About this exercise. Restate verbatim the span of lines below between the line with "(184, 401) = (225, 201): pink" and the line with "camera: 60 degrees left, 5 degrees up", including those two lines, and only that span.

Stored data.
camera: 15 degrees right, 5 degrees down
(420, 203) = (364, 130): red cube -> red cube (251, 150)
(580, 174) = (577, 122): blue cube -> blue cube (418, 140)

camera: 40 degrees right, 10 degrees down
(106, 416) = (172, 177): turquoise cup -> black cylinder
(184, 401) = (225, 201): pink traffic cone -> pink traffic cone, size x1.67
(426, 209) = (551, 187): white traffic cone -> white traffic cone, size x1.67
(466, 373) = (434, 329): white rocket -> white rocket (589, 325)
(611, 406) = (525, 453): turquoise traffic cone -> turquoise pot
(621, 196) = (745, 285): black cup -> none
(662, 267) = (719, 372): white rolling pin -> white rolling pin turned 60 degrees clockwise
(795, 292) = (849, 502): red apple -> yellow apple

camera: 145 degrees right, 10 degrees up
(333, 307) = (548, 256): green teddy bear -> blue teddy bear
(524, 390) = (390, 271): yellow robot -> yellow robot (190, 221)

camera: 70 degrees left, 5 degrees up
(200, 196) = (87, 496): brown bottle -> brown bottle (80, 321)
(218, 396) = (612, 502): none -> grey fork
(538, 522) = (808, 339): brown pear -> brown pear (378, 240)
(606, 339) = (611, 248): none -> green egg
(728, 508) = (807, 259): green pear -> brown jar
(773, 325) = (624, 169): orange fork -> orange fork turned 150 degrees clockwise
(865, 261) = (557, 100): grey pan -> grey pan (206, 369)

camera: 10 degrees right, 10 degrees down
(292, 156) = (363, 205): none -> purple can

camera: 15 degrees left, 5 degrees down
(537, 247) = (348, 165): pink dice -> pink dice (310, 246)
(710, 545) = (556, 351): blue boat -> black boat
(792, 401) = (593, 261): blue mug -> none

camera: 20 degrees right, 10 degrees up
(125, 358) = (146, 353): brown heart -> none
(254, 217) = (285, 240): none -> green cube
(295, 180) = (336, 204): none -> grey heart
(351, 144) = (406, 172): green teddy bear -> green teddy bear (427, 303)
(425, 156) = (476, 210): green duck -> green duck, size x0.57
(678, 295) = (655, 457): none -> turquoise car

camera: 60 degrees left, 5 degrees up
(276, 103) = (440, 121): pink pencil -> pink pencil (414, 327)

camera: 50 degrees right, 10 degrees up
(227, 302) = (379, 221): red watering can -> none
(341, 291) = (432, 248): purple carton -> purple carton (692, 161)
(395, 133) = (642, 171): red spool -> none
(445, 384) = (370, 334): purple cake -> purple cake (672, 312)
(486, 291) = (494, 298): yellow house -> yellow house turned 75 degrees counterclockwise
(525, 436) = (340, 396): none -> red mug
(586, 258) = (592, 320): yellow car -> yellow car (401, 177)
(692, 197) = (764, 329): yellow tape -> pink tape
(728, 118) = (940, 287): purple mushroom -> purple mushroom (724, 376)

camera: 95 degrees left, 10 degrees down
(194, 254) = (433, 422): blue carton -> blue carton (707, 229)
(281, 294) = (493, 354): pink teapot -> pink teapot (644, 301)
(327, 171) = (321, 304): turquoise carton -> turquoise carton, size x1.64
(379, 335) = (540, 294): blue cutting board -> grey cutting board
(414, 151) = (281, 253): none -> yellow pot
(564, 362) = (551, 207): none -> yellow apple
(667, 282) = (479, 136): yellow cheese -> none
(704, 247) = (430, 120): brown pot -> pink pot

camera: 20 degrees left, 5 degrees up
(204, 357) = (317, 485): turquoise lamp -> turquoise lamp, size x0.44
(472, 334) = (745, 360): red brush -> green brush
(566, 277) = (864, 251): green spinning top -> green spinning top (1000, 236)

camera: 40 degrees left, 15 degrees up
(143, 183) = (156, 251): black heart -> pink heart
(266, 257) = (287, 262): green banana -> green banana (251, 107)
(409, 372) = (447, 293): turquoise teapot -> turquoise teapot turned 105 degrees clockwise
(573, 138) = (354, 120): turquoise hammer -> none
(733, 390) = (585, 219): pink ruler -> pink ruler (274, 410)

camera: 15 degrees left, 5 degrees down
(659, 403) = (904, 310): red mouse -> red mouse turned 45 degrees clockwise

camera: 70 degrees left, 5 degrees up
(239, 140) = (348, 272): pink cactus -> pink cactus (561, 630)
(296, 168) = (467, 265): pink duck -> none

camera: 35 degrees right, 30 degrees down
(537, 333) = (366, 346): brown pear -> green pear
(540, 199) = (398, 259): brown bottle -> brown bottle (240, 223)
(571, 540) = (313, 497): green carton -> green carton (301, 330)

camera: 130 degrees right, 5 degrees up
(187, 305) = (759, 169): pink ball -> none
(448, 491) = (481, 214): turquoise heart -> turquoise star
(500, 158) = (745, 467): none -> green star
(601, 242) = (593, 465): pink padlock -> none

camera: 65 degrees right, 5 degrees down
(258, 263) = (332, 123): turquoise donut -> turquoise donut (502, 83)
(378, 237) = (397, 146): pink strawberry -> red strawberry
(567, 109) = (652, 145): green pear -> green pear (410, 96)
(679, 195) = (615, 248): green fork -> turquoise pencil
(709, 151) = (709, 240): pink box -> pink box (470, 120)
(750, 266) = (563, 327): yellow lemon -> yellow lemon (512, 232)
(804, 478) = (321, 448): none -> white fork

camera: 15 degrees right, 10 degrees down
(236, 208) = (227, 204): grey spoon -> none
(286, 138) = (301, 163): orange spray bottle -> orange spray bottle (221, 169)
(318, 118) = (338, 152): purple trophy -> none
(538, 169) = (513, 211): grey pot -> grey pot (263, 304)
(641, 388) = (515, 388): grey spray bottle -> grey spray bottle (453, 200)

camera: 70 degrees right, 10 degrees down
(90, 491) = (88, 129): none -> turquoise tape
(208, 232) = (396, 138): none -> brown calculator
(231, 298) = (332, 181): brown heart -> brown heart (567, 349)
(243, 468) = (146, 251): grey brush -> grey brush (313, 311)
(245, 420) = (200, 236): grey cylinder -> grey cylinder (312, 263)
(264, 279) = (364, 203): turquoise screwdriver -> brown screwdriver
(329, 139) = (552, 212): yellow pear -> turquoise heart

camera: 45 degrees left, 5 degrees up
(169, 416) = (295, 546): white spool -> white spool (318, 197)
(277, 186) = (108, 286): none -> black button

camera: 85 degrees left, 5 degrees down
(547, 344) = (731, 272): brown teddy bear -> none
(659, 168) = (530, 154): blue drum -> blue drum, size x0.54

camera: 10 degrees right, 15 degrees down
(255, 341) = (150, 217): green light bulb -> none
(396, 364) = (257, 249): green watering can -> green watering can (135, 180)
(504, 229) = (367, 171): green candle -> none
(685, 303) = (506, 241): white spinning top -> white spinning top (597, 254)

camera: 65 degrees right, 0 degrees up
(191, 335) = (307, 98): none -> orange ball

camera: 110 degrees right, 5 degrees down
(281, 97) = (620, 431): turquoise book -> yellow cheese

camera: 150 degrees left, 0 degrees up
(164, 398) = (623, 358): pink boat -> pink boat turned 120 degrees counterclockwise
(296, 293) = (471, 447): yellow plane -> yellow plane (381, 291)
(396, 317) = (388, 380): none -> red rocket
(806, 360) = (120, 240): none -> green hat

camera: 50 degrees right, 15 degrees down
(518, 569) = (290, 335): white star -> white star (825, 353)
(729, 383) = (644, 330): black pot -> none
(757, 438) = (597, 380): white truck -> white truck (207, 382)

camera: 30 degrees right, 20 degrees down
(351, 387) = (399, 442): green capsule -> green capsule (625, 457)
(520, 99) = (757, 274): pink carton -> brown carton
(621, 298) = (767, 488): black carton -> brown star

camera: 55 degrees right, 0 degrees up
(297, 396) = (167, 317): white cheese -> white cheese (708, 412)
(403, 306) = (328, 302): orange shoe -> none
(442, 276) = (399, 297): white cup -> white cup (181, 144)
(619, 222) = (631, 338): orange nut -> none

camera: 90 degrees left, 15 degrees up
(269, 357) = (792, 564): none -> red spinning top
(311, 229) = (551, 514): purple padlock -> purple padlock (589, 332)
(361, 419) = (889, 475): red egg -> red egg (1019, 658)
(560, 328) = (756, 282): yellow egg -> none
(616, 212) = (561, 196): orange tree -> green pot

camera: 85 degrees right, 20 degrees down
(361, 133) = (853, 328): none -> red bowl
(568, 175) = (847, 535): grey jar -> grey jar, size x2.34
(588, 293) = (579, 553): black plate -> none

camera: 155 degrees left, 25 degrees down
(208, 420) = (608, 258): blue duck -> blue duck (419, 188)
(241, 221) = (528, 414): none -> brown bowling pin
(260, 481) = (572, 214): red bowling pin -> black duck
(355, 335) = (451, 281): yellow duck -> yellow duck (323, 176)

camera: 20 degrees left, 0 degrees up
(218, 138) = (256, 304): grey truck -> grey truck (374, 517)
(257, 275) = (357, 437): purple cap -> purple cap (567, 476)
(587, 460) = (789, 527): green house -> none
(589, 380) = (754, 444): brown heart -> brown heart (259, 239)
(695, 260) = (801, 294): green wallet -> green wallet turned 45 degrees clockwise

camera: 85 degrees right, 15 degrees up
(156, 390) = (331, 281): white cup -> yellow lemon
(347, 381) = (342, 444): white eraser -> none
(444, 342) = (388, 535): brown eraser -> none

Exercise solution.
(184, 401) = (225, 201): pink traffic cone -> pink traffic cone, size x1.67
(426, 209) = (551, 187): white traffic cone -> white traffic cone, size x1.67
(466, 373) = (434, 329): white rocket -> white rocket (589, 325)
(611, 406) = (525, 453): turquoise traffic cone -> turquoise pot
(621, 196) = (745, 285): black cup -> none
(662, 267) = (719, 372): white rolling pin -> white rolling pin turned 60 degrees clockwise
(795, 292) = (849, 502): red apple -> yellow apple

camera: 145 degrees right, 10 degrees up
(333, 307) = (548, 256): green teddy bear -> blue teddy bear
(524, 390) = (390, 271): yellow robot -> yellow robot (190, 221)

camera: 70 degrees left, 5 degrees up
(200, 196) = (87, 496): brown bottle -> brown bottle (80, 321)
(218, 396) = (612, 502): none -> grey fork
(538, 522) = (808, 339): brown pear -> brown pear (378, 240)
(606, 339) = (611, 248): none -> green egg
(728, 508) = (807, 259): green pear -> brown jar
(773, 325) = (624, 169): orange fork -> orange fork turned 150 degrees clockwise
(865, 261) = (557, 100): grey pan -> grey pan (206, 369)

camera: 10 degrees right, 10 degrees down
(292, 156) = (363, 205): none -> purple can

camera: 15 degrees left, 5 degrees down
(537, 247) = (348, 165): pink dice -> pink dice (310, 246)
(710, 545) = (556, 351): blue boat -> black boat
(792, 401) = (593, 261): blue mug -> none

camera: 20 degrees right, 10 degrees up
(125, 358) = (146, 353): brown heart -> none
(254, 217) = (285, 240): none -> green cube
(295, 180) = (336, 204): none -> grey heart
(351, 144) = (406, 172): green teddy bear -> green teddy bear (427, 303)
(425, 156) = (476, 210): green duck -> green duck, size x0.57
(678, 295) = (655, 457): none -> turquoise car

camera: 60 degrees left, 5 degrees up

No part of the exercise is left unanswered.